[Change detection outputs]
•••••

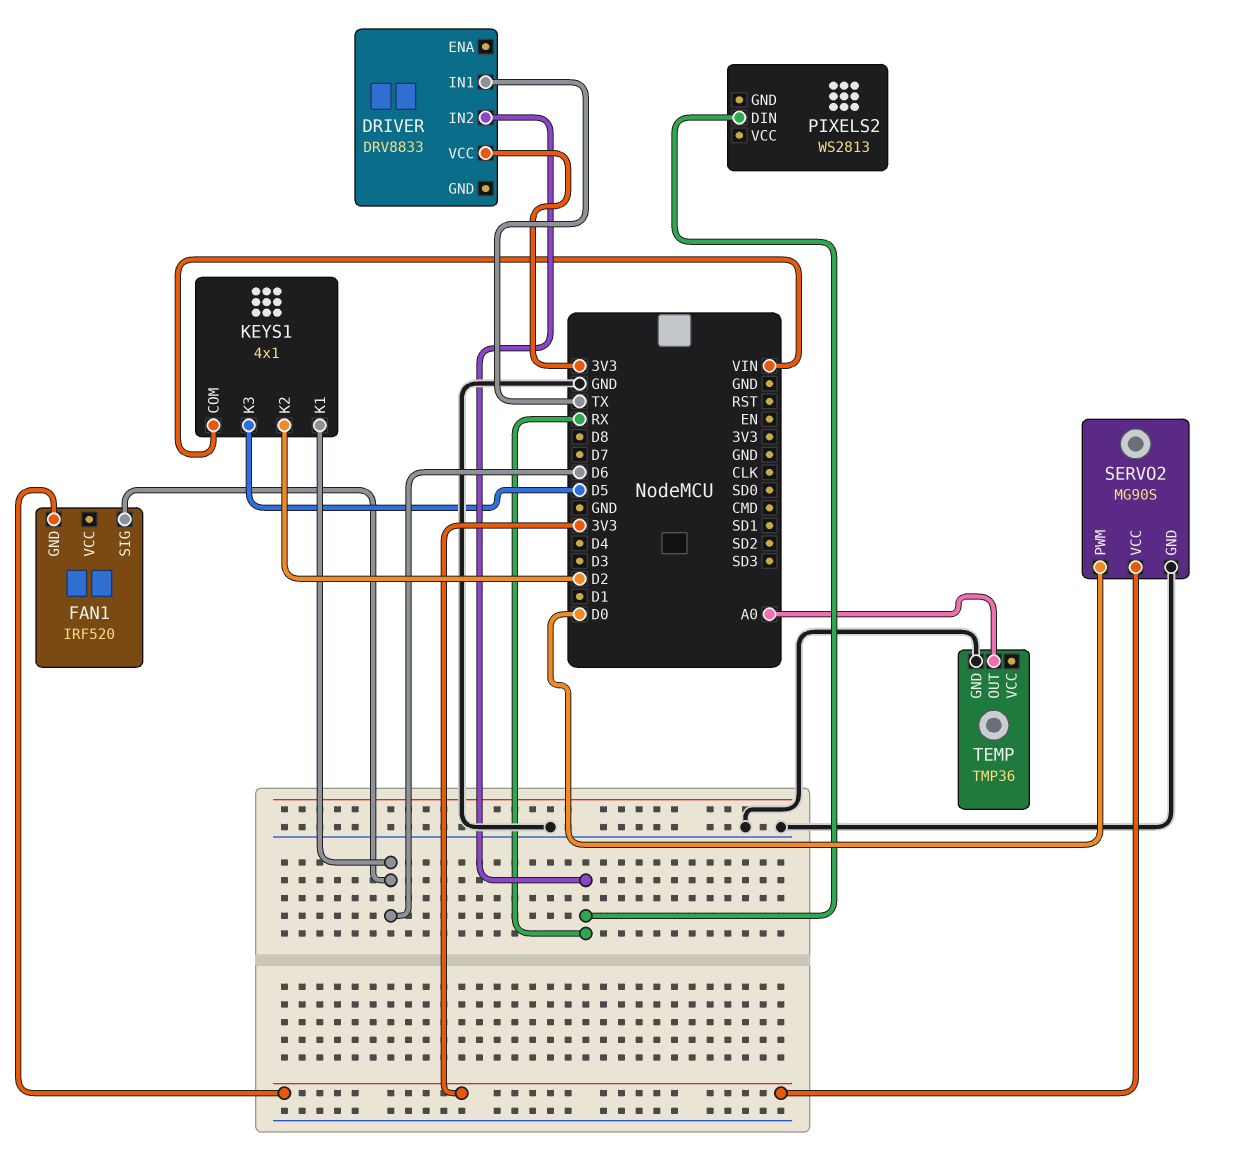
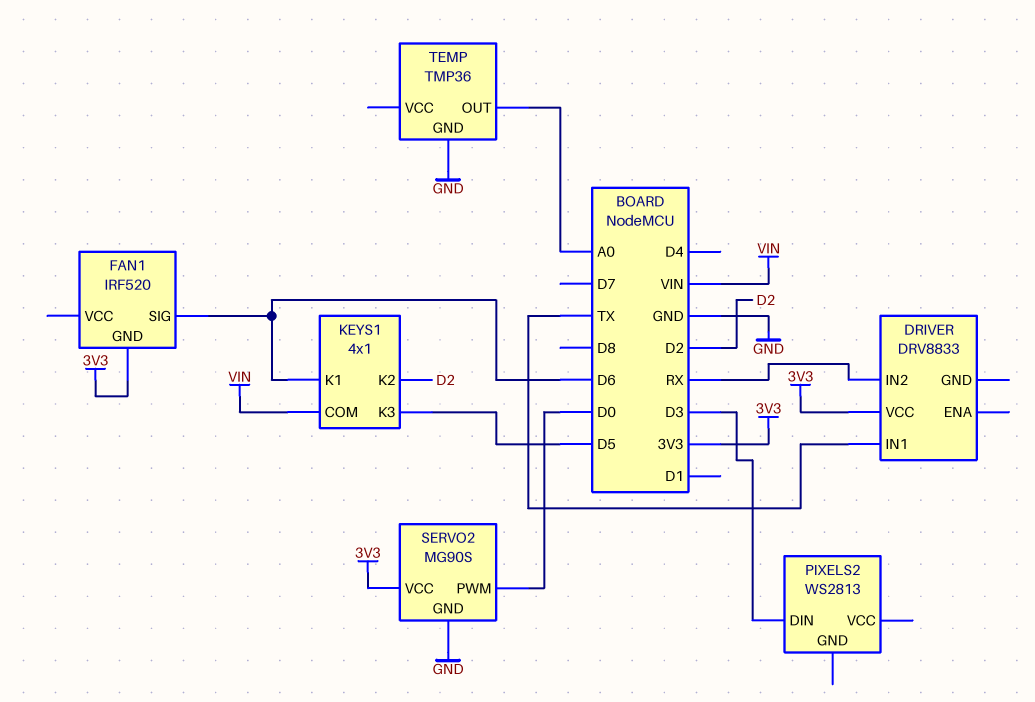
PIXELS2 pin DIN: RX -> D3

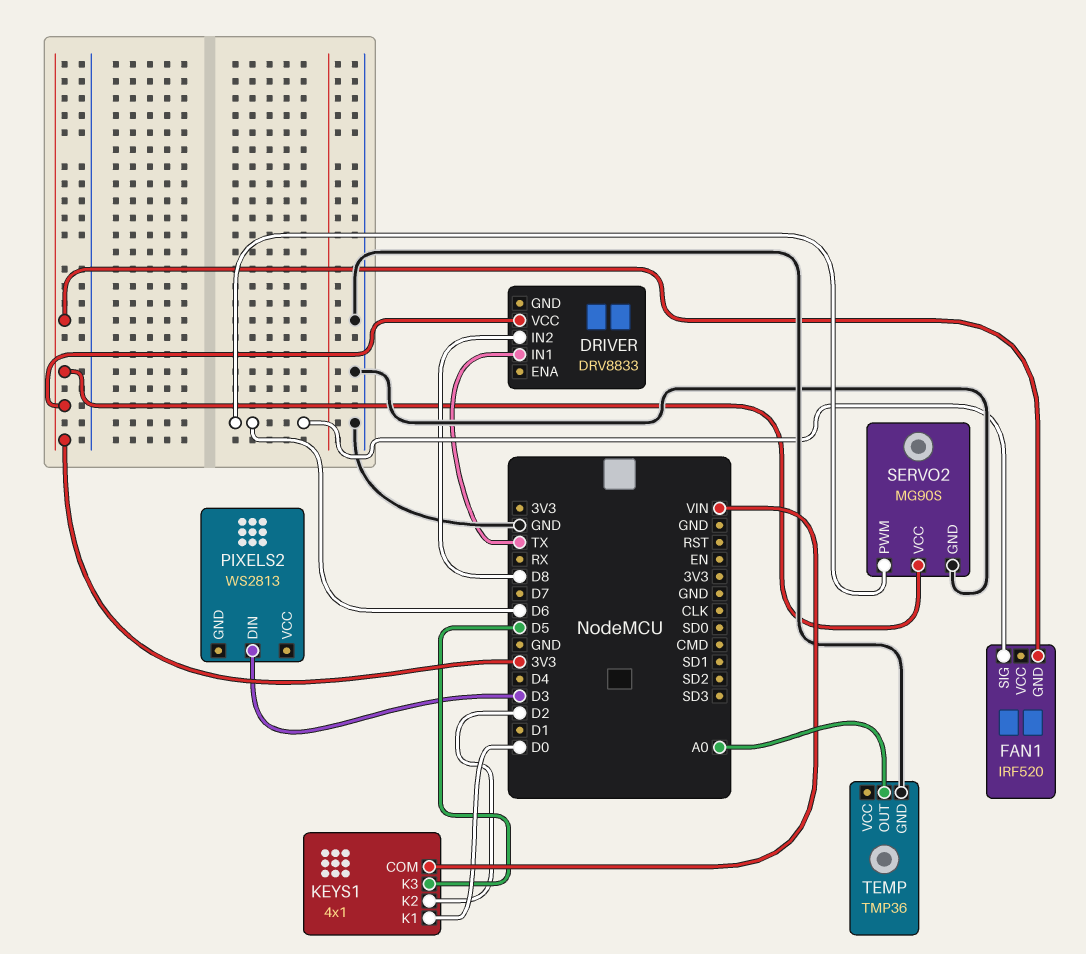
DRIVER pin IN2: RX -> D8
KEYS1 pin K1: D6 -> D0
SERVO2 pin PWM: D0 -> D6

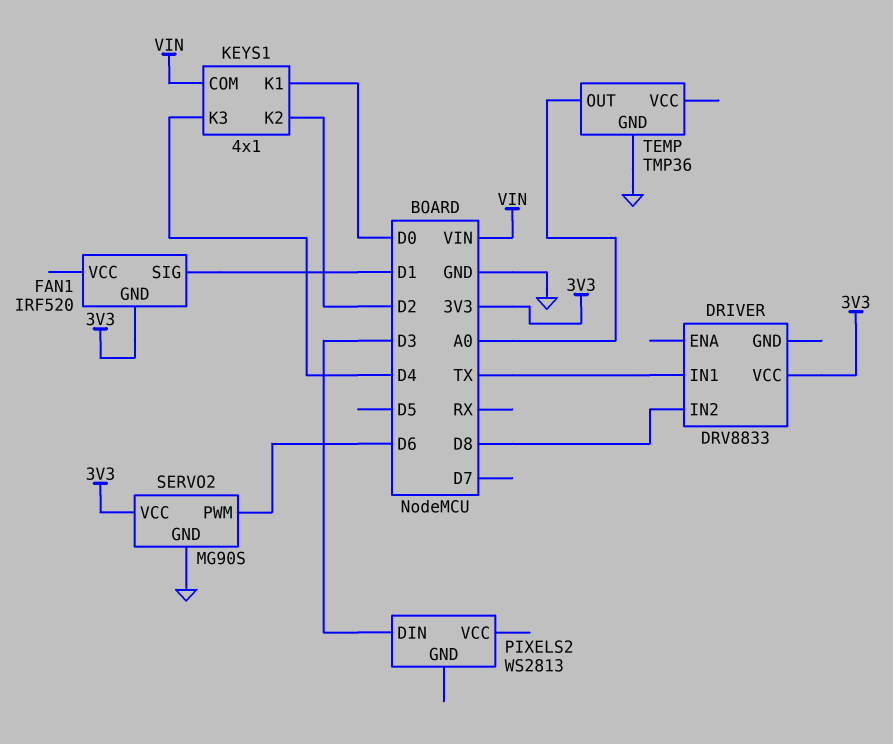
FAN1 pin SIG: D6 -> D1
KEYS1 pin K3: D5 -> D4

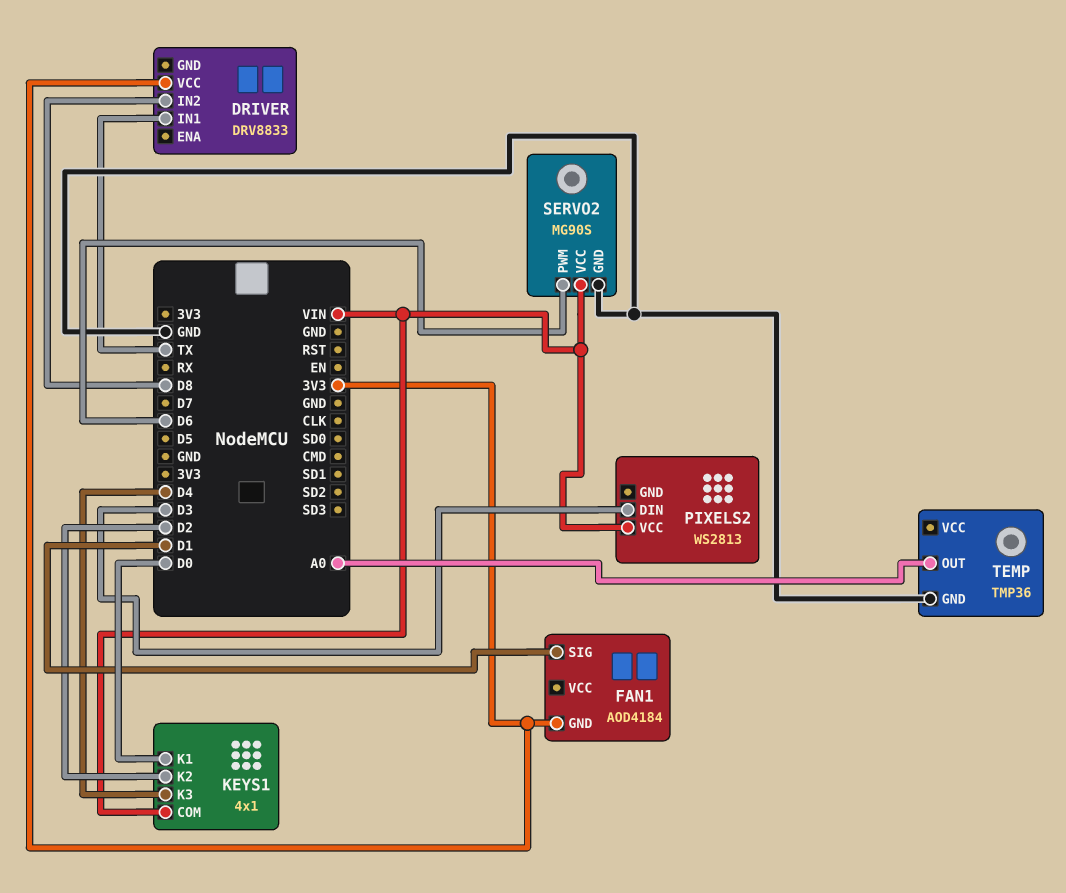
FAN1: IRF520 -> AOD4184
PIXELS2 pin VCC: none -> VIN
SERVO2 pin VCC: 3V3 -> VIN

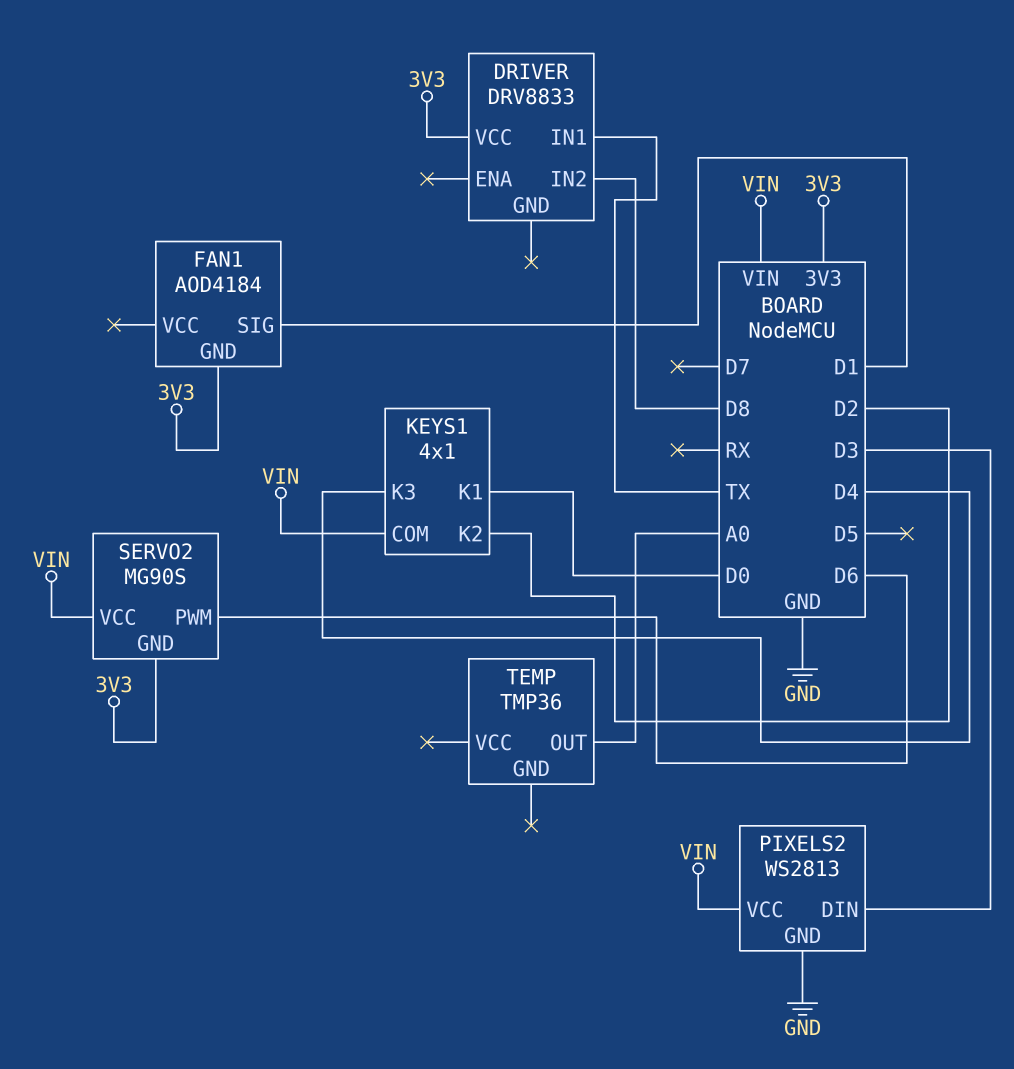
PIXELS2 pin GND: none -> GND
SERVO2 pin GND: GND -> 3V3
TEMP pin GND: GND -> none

•••••

Could you filter the entries above for lines holding the string "none" and copy them?

PIXELS2 pin VCC: none -> VIN
PIXELS2 pin GND: none -> GND
TEMP pin GND: GND -> none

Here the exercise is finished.